STATED EXERCISE: Rewrite the part of the data that opens with the line containing "order, than the other object." and closes with the line containing "Which object lies", swapping "mirror" for "looking glass" and leaving everything else unchanged.

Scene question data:
-*-*-
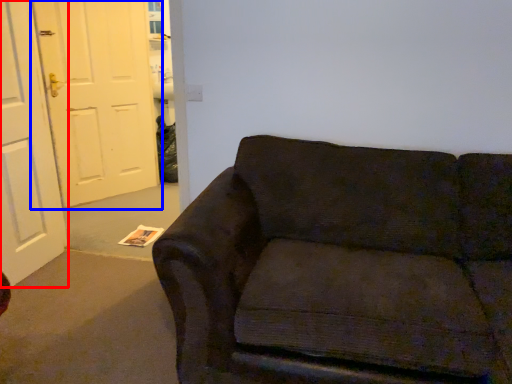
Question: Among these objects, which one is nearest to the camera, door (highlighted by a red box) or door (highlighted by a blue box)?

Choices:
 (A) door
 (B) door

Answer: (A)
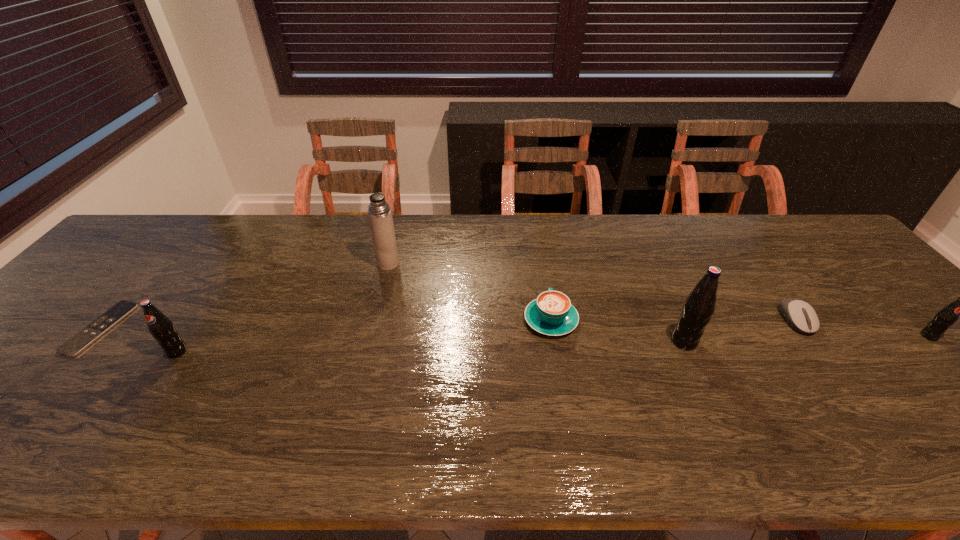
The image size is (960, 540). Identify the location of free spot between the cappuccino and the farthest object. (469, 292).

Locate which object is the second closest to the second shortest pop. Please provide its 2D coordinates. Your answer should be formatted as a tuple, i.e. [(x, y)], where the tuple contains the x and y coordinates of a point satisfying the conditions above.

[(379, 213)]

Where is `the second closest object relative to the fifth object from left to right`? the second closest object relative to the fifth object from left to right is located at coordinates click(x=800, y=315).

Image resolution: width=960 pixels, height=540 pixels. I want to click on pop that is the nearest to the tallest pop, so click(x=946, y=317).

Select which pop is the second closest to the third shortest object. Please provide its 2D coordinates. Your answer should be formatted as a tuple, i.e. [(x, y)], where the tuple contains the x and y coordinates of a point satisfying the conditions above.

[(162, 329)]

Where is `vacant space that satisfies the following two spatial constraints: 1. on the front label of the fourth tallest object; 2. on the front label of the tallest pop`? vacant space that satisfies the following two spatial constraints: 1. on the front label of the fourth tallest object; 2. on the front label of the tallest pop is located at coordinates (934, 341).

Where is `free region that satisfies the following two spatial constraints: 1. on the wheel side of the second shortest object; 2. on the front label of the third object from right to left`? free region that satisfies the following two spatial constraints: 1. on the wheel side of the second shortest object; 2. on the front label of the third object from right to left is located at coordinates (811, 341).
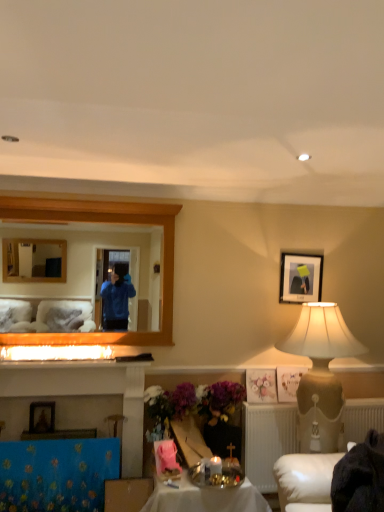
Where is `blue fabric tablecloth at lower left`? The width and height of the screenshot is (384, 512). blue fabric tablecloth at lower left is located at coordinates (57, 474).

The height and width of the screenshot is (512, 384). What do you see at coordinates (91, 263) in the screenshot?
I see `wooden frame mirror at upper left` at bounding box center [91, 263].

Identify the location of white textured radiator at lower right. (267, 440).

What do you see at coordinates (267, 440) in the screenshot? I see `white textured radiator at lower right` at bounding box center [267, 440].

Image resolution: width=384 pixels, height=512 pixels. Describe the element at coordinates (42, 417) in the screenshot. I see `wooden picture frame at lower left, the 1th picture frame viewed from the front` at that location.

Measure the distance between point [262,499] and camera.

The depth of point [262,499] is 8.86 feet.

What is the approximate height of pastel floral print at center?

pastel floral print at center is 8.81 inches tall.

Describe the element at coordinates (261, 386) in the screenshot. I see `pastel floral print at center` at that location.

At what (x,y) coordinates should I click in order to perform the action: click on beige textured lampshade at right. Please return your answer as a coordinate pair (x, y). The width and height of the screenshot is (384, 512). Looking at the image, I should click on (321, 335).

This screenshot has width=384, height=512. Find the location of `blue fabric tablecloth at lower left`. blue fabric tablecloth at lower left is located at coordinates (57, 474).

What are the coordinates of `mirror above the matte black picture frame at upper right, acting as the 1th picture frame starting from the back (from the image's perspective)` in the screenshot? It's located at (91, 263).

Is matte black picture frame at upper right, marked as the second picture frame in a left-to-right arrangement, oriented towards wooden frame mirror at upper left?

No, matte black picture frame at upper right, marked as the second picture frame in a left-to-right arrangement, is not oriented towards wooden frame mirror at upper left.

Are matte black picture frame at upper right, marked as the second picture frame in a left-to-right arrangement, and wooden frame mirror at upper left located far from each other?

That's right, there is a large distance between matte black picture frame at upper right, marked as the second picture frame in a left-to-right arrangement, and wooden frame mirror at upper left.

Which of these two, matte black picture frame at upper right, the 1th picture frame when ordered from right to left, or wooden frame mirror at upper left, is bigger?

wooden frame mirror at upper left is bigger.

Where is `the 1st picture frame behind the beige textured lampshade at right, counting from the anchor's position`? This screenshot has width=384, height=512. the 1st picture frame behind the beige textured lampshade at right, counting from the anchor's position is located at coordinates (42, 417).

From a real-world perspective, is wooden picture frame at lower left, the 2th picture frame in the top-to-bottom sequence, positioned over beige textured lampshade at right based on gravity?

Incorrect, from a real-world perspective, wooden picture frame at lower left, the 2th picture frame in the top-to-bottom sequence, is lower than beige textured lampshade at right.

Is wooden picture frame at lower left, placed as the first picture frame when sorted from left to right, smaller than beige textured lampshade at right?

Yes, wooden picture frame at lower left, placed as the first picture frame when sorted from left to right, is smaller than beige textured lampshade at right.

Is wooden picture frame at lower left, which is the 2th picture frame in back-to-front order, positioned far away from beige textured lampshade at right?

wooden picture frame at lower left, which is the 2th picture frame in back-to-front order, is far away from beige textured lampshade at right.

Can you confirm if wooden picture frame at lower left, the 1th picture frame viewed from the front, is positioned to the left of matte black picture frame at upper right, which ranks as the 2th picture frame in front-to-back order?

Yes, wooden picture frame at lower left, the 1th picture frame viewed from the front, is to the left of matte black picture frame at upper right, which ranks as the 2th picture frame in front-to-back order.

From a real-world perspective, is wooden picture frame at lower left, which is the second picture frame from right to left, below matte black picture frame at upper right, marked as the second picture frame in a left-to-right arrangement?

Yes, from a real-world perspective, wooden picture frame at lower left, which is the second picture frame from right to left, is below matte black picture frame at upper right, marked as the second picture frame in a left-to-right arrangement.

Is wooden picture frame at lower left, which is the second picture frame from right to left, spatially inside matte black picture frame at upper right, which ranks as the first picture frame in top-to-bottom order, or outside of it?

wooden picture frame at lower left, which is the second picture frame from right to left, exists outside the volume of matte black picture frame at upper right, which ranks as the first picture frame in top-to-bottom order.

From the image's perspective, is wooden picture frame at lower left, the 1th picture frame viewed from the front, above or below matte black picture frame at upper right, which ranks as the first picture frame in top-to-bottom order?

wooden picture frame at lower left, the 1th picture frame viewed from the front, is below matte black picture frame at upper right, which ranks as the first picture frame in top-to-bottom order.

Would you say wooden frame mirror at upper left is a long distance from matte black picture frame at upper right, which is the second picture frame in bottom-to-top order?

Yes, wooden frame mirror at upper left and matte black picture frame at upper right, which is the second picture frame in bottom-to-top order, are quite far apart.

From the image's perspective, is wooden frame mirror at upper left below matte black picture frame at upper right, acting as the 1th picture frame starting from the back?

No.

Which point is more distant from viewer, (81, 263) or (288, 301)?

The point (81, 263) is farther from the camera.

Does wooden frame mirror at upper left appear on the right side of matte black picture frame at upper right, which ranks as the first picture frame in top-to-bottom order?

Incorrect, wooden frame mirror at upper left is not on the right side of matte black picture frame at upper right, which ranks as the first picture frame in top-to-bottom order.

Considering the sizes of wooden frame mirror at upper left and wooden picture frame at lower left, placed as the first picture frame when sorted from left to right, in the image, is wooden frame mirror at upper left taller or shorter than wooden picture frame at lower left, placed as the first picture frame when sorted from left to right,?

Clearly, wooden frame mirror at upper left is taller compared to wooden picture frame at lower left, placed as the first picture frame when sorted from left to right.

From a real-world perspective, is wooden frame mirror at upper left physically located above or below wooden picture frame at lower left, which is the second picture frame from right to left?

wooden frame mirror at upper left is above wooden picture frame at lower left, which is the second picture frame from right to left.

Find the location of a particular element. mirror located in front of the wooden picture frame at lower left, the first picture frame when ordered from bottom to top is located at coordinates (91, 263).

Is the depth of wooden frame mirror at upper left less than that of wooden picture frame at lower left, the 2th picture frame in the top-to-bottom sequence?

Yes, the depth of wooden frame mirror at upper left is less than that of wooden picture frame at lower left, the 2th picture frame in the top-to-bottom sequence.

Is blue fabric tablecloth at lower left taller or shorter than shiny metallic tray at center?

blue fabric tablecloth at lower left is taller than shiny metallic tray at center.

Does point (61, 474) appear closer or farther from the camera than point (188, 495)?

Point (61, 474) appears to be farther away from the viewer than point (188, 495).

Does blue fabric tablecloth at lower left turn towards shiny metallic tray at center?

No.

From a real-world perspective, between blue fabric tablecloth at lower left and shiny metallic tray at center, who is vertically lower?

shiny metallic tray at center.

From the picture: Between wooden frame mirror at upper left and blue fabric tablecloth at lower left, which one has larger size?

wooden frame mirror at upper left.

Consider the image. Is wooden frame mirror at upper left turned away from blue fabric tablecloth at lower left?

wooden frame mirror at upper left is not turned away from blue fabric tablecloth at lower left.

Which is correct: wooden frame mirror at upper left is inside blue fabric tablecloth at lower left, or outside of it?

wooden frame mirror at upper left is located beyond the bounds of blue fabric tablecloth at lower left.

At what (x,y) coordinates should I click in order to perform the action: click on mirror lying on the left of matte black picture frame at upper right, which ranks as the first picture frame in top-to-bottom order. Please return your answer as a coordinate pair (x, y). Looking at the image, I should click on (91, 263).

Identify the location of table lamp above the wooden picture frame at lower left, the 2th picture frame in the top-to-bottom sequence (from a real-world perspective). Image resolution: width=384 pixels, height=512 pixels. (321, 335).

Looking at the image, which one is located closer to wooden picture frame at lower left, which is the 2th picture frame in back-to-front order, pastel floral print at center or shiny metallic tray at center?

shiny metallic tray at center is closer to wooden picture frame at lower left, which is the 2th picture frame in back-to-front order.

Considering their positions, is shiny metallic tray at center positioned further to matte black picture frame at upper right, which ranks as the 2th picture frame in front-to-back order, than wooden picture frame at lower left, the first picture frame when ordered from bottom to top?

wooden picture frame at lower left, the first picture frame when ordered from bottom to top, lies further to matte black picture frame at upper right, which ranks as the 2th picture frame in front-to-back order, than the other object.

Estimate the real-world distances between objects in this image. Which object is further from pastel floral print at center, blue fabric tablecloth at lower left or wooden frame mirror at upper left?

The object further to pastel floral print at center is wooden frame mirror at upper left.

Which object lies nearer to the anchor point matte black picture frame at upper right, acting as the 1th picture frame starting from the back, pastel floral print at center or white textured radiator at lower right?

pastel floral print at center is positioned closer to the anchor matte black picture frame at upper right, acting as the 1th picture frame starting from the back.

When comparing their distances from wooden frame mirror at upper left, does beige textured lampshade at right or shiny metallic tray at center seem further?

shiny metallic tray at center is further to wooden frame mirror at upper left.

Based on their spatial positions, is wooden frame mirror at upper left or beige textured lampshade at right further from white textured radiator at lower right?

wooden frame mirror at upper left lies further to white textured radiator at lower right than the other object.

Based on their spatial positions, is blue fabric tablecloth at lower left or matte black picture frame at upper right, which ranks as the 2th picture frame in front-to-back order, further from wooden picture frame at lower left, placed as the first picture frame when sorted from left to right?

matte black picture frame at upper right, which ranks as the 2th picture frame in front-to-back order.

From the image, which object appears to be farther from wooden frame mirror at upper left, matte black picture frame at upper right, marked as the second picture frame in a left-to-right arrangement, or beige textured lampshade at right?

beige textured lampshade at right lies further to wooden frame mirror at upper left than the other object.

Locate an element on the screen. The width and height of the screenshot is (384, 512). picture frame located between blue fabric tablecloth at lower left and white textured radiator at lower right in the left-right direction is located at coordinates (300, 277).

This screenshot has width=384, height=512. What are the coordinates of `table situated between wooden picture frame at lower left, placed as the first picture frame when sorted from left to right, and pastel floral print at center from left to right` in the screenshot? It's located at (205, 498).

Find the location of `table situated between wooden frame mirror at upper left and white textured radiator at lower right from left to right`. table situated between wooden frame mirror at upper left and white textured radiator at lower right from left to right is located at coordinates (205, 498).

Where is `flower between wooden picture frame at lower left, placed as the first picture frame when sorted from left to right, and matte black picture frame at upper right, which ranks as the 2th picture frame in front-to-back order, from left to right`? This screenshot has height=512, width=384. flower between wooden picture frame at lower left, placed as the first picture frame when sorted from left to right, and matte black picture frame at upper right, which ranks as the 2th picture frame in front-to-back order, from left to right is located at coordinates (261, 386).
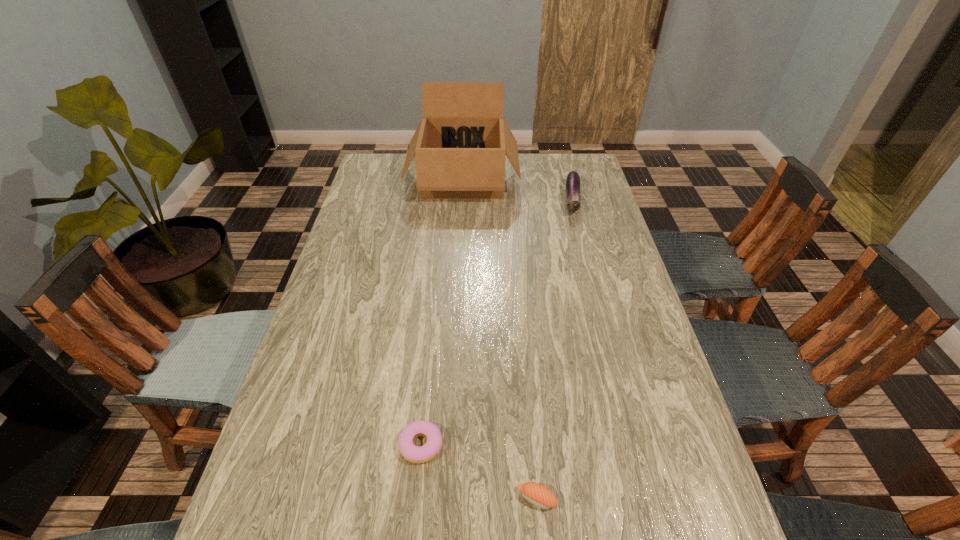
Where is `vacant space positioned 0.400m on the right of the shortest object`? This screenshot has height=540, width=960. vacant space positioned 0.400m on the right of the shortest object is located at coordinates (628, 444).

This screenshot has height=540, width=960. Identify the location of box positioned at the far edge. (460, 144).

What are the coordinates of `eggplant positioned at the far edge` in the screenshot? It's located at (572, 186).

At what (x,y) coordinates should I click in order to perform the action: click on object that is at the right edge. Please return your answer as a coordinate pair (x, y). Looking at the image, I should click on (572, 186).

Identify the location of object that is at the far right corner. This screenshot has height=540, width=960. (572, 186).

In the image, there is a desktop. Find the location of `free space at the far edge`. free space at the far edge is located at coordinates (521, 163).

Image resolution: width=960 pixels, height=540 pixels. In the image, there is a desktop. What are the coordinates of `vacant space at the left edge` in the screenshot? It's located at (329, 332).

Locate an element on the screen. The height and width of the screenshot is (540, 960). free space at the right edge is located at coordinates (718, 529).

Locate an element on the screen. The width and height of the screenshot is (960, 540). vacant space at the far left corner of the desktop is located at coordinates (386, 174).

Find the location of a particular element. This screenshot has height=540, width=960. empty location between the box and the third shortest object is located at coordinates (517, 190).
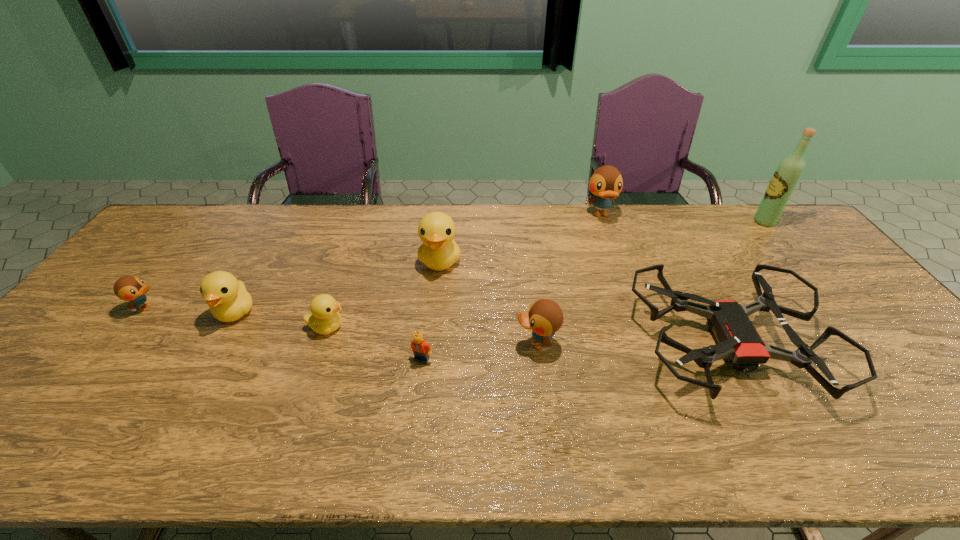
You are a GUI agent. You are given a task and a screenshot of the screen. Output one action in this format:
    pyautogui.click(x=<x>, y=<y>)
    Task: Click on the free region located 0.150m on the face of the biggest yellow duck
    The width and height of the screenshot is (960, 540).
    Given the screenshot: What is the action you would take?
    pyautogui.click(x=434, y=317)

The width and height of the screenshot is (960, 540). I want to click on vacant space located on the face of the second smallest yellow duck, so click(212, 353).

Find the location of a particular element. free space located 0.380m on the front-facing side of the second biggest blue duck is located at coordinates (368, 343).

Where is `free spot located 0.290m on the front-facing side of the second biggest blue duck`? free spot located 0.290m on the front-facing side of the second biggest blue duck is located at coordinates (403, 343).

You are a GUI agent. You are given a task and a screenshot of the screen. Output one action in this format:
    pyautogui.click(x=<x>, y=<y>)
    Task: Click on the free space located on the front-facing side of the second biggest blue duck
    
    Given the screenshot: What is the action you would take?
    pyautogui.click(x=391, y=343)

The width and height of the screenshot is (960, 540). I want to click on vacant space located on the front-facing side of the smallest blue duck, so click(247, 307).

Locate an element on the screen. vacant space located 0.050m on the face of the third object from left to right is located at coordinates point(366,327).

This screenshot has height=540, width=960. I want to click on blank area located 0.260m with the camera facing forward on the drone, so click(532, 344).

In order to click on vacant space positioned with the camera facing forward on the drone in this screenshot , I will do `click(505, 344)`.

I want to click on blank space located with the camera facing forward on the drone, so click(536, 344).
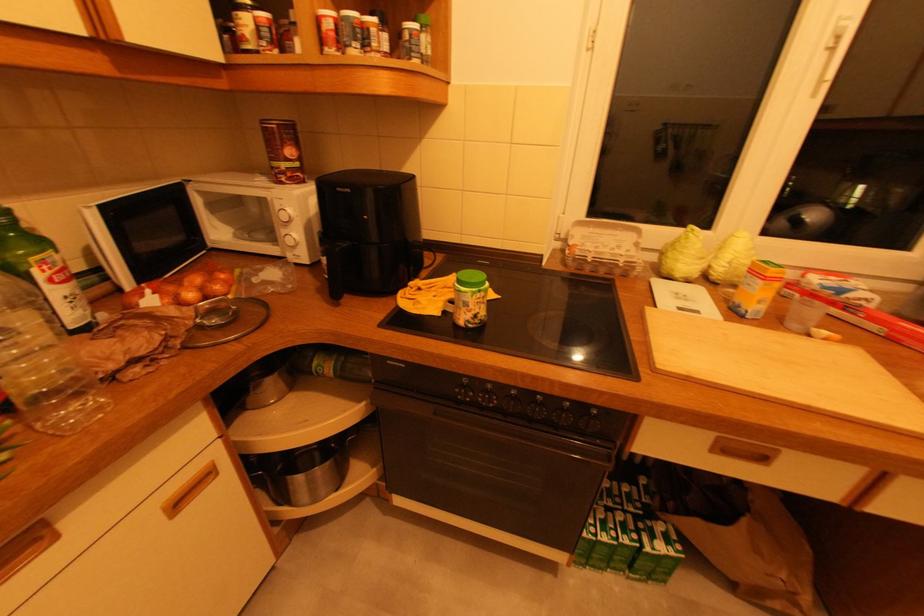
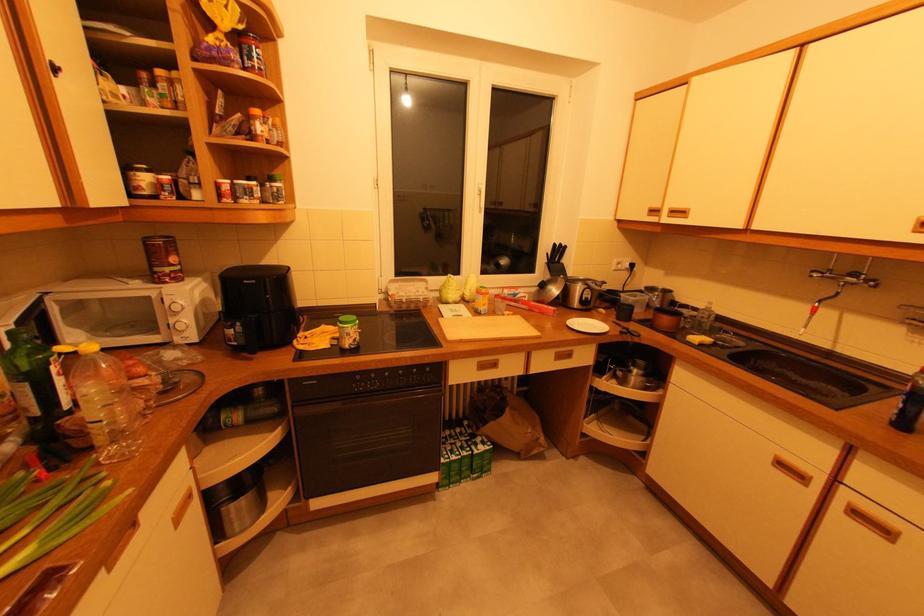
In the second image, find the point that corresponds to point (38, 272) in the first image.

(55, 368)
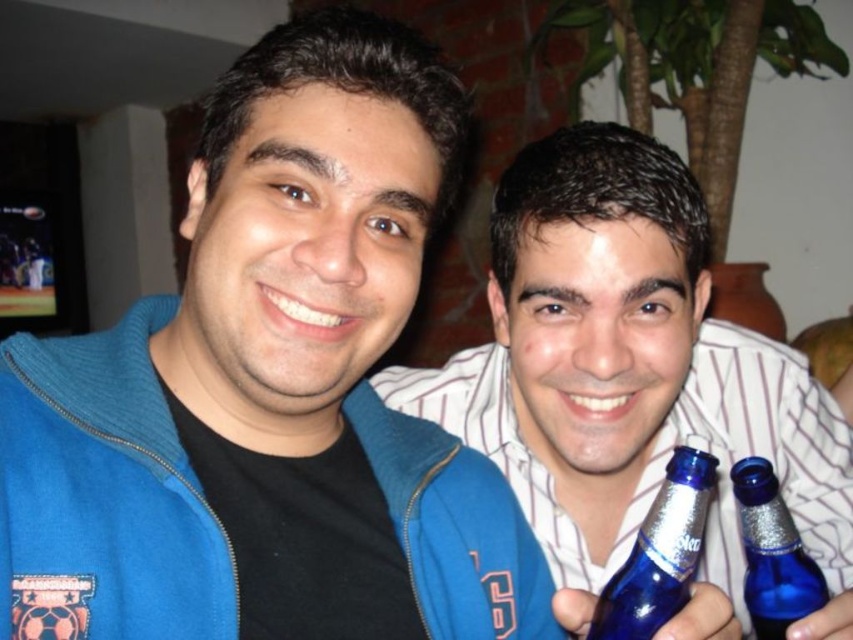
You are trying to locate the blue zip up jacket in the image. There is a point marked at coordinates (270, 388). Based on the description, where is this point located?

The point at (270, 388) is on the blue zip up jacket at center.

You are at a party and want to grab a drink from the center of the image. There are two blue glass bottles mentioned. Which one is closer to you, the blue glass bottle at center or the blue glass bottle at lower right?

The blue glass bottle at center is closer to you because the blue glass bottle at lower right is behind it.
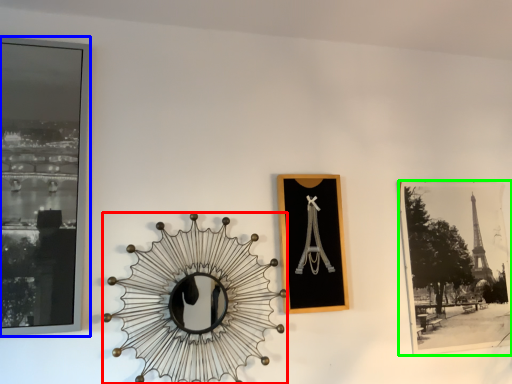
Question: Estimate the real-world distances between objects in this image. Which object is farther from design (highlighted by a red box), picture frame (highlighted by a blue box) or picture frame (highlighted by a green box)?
-*-*-
THE RESPONSE:
wooden picture frame at lower left, the first picture frame when ordered from bottom to top, lies further to matte black picture frame at upper right, which ranks as the 2th picture frame in front-to-back order, than the other object.

Estimate the real-world distances between objects in this image. Which object is further from pastel floral print at center, blue fabric tablecloth at lower left or wooden frame looking glass at upper left?

The object further to pastel floral print at center is wooden frame looking glass at upper left.

Which object lies nearer to the anchor point matte black picture frame at upper right, acting as the 1th picture frame starting from the back, pastel floral print at center or white textured radiator at lower right?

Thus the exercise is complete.